- [DATA FOR PROCESSING]:

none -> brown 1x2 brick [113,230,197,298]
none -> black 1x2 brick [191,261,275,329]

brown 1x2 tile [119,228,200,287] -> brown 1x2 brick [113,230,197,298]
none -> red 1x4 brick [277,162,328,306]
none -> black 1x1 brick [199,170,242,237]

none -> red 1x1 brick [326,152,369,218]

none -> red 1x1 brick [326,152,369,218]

- [EXERCISE DESCRIPTION]:
Copy out, from the records above, every line that holds the string "brown".

- [COMPLETED TASK]:
none -> brown 1x2 brick [113,230,197,298]
brown 1x2 tile [119,228,200,287] -> brown 1x2 brick [113,230,197,298]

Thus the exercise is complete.